* _Stored data_
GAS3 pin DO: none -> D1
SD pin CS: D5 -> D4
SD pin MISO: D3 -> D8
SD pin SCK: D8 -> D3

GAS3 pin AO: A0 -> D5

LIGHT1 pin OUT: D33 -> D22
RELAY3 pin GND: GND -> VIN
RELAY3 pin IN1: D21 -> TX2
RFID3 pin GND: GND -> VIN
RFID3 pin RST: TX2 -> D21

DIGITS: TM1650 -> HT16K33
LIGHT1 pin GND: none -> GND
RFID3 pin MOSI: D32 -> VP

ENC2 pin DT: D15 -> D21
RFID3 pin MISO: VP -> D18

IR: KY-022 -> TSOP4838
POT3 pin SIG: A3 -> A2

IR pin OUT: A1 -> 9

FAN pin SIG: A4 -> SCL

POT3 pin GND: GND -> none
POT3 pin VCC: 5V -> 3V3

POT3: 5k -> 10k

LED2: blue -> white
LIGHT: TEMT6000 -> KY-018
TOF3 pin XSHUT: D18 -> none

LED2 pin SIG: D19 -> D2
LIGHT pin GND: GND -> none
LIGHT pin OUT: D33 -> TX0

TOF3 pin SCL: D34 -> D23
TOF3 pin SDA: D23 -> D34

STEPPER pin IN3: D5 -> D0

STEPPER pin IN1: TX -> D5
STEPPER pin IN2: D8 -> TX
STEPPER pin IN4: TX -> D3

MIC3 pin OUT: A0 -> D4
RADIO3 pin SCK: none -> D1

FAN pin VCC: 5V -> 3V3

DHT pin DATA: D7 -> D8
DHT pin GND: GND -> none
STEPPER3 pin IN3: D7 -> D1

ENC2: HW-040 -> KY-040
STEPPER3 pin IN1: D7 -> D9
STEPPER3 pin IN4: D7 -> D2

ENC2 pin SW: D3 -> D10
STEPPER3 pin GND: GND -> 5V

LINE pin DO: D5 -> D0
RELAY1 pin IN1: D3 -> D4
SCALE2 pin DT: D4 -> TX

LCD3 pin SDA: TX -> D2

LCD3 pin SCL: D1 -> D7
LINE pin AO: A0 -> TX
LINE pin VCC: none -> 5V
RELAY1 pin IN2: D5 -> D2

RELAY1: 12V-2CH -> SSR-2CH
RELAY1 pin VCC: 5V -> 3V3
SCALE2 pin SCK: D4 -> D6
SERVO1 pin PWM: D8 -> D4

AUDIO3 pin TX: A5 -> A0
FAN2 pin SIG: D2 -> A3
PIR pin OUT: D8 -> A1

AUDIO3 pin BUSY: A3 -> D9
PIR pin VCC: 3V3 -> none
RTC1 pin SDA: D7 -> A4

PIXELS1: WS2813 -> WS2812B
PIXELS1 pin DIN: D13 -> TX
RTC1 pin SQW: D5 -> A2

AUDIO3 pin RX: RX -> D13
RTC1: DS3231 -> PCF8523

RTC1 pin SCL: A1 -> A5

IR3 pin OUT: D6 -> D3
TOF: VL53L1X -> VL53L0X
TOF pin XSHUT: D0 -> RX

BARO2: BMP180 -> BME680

* _What to produce_
The line with "SCALE2 pin SCK: D4 -> D6" is the last to include; transcribe exactly every line from the top of the material above down to it.

* _Exercise solution_
GAS3 pin DO: none -> D1
SD pin CS: D5 -> D4
SD pin MISO: D3 -> D8
SD pin SCK: D8 -> D3

GAS3 pin AO: A0 -> D5

LIGHT1 pin OUT: D33 -> D22
RELAY3 pin GND: GND -> VIN
RELAY3 pin IN1: D21 -> TX2
RFID3 pin GND: GND -> VIN
RFID3 pin RST: TX2 -> D21

DIGITS: TM1650 -> HT16K33
LIGHT1 pin GND: none -> GND
RFID3 pin MOSI: D32 -> VP

ENC2 pin DT: D15 -> D21
RFID3 pin MISO: VP -> D18

IR: KY-022 -> TSOP4838
POT3 pin SIG: A3 -> A2

IR pin OUT: A1 -> 9

FAN pin SIG: A4 -> SCL

POT3 pin GND: GND -> none
POT3 pin VCC: 5V -> 3V3

POT3: 5k -> 10k

LED2: blue -> white
LIGHT: TEMT6000 -> KY-018
TOF3 pin XSHUT: D18 -> none

LED2 pin SIG: D19 -> D2
LIGHT pin GND: GND -> none
LIGHT pin OUT: D33 -> TX0

TOF3 pin SCL: D34 -> D23
TOF3 pin SDA: D23 -> D34

STEPPER pin IN3: D5 -> D0

STEPPER pin IN1: TX -> D5
STEPPER pin IN2: D8 -> TX
STEPPER pin IN4: TX -> D3

MIC3 pin OUT: A0 -> D4
RADIO3 pin SCK: none -> D1

FAN pin VCC: 5V -> 3V3

DHT pin DATA: D7 -> D8
DHT pin GND: GND -> none
STEPPER3 pin IN3: D7 -> D1

ENC2: HW-040 -> KY-040
STEPPER3 pin IN1: D7 -> D9
STEPPER3 pin IN4: D7 -> D2

ENC2 pin SW: D3 -> D10
STEPPER3 pin GND: GND -> 5V

LINE pin DO: D5 -> D0
RELAY1 pin IN1: D3 -> D4
SCALE2 pin DT: D4 -> TX

LCD3 pin SDA: TX -> D2

LCD3 pin SCL: D1 -> D7
LINE pin AO: A0 -> TX
LINE pin VCC: none -> 5V
RELAY1 pin IN2: D5 -> D2

RELAY1: 12V-2CH -> SSR-2CH
RELAY1 pin VCC: 5V -> 3V3
SCALE2 pin SCK: D4 -> D6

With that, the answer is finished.